-- Aim of the task --
When you reach the line that contains "yellow cone [431,73,465,116] -> none" in the entries below, begin returning lines exactly as written and continue through the last one.

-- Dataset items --
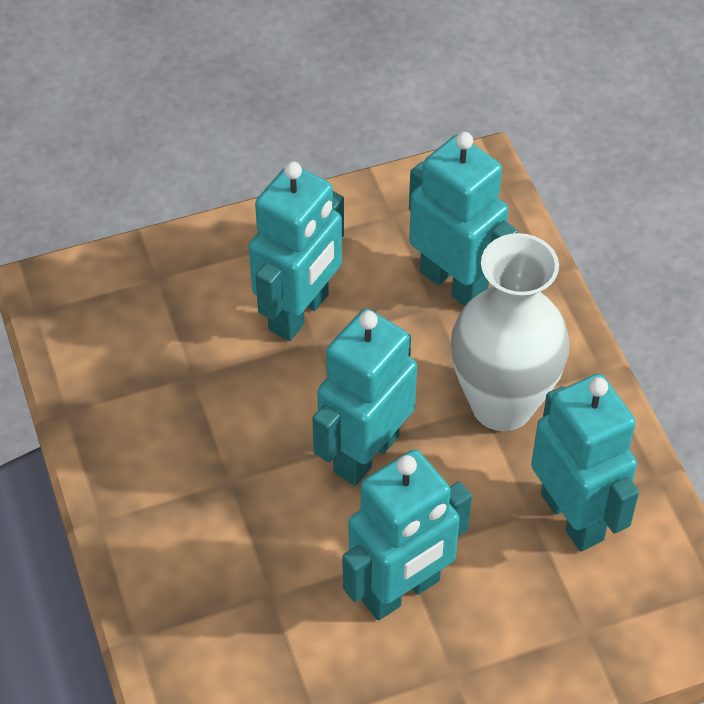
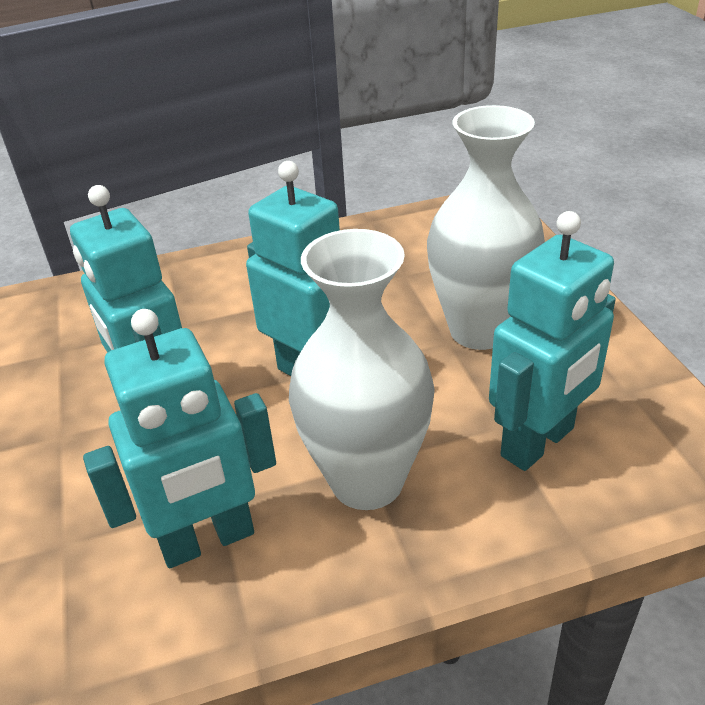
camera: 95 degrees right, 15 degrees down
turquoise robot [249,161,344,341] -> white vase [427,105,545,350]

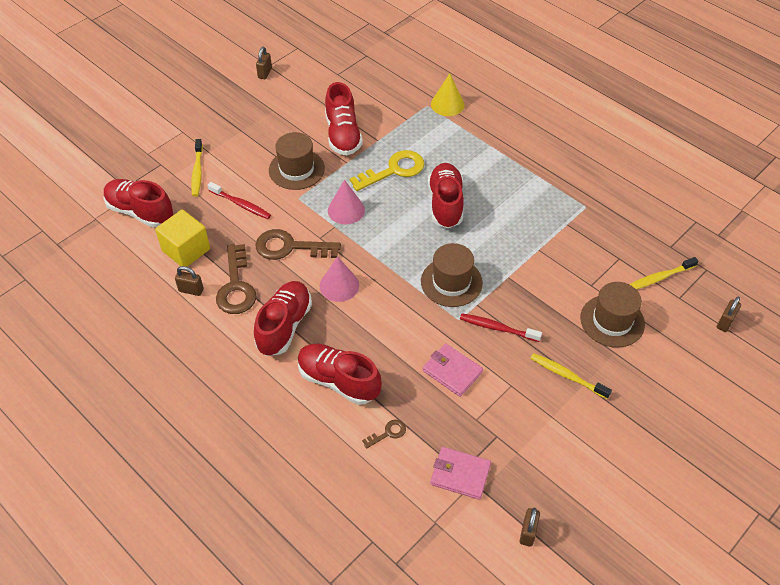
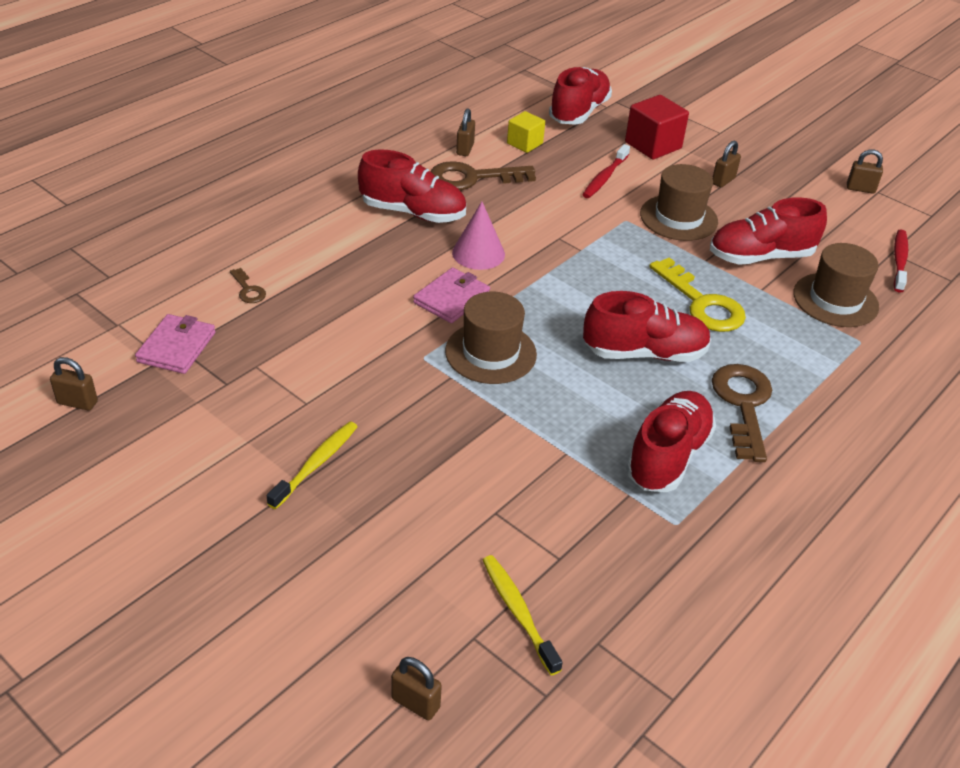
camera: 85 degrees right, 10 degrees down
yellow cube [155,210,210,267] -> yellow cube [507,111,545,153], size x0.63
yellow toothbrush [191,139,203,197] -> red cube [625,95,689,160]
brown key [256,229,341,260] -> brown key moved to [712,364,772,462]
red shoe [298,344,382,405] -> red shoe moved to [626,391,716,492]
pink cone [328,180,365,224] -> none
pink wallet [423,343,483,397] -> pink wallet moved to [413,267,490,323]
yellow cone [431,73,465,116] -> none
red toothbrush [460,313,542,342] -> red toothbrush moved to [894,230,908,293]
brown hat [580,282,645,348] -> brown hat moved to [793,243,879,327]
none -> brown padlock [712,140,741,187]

-- Solution to the problem --
yellow cone [431,73,465,116] -> none
red toothbrush [460,313,542,342] -> red toothbrush moved to [894,230,908,293]
brown hat [580,282,645,348] -> brown hat moved to [793,243,879,327]
none -> brown padlock [712,140,741,187]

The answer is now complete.